▶ **Exercise details**:
Repeat every entry word for word. Images do not belong in the copy.

··· Task inputs ···

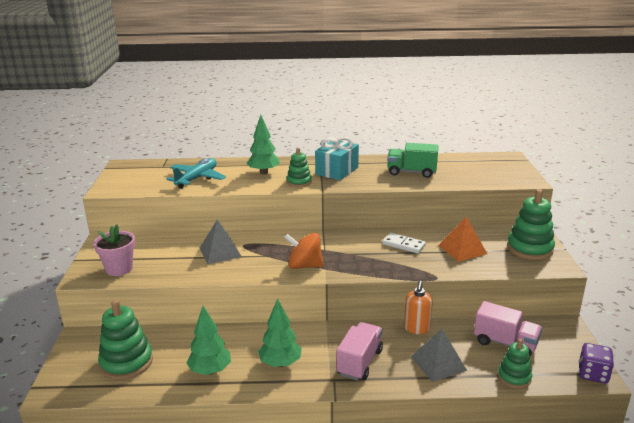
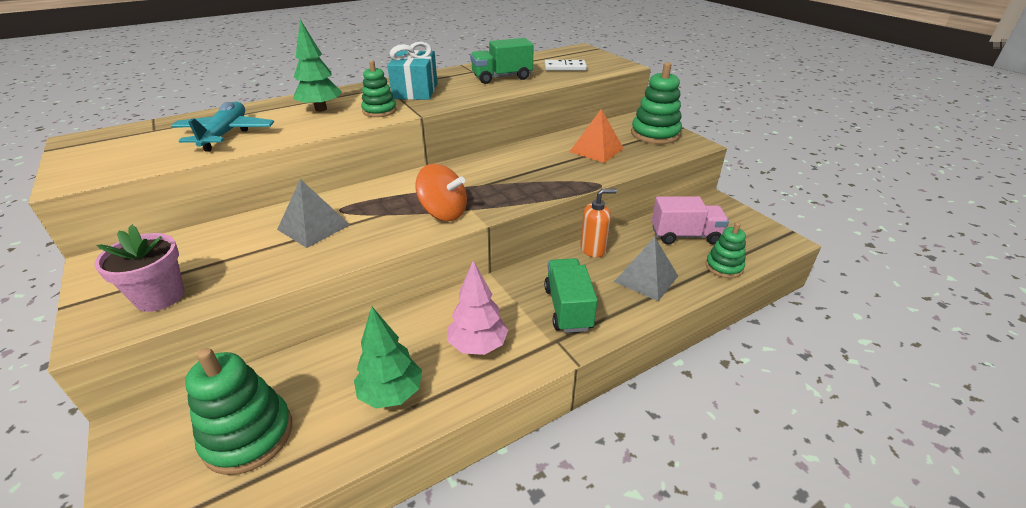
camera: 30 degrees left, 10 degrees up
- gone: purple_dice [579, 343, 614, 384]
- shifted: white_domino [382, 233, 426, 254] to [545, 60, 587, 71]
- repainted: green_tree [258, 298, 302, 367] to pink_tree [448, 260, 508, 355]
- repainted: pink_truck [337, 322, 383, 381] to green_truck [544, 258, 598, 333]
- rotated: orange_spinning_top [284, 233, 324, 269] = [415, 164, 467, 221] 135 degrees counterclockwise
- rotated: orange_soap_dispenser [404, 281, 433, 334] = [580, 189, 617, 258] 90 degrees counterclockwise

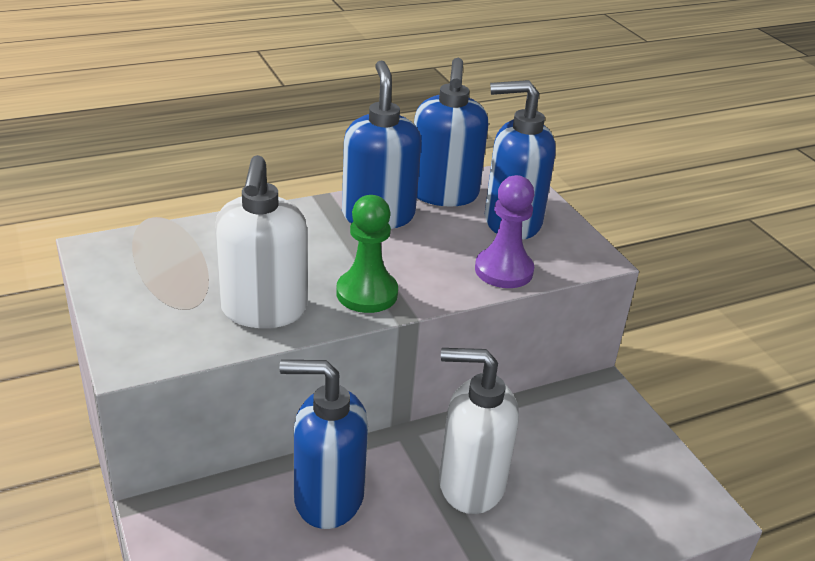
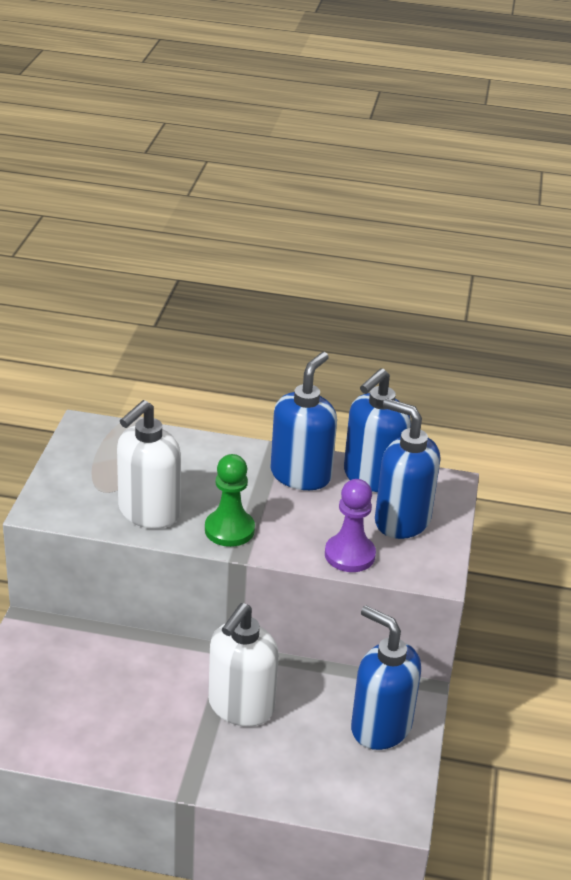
camera: 35 degrees right, 0 degrees up
- shifted: blue_soap_dispenser [279, 360, 368, 529] to [351, 606, 421, 750]
- rotated: white_soap_dispenser [439, 348, 519, 514] = [208, 603, 279, 727] 105 degrees counterclockwise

···

▶ **Expected output**:
camera: 30 degrees left, 10 degrees up
- gone: purple_dice [579, 343, 614, 384]
- shifted: white_domino [382, 233, 426, 254] to [545, 60, 587, 71]
- repainted: green_tree [258, 298, 302, 367] to pink_tree [448, 260, 508, 355]
- repainted: pink_truck [337, 322, 383, 381] to green_truck [544, 258, 598, 333]
- rotated: orange_spinning_top [284, 233, 324, 269] = [415, 164, 467, 221] 135 degrees counterclockwise
- rotated: orange_soap_dispenser [404, 281, 433, 334] = [580, 189, 617, 258] 90 degrees counterclockwise

camera: 35 degrees right, 0 degrees up
- shifted: blue_soap_dispenser [279, 360, 368, 529] to [351, 606, 421, 750]
- rotated: white_soap_dispenser [439, 348, 519, 514] = [208, 603, 279, 727] 105 degrees counterclockwise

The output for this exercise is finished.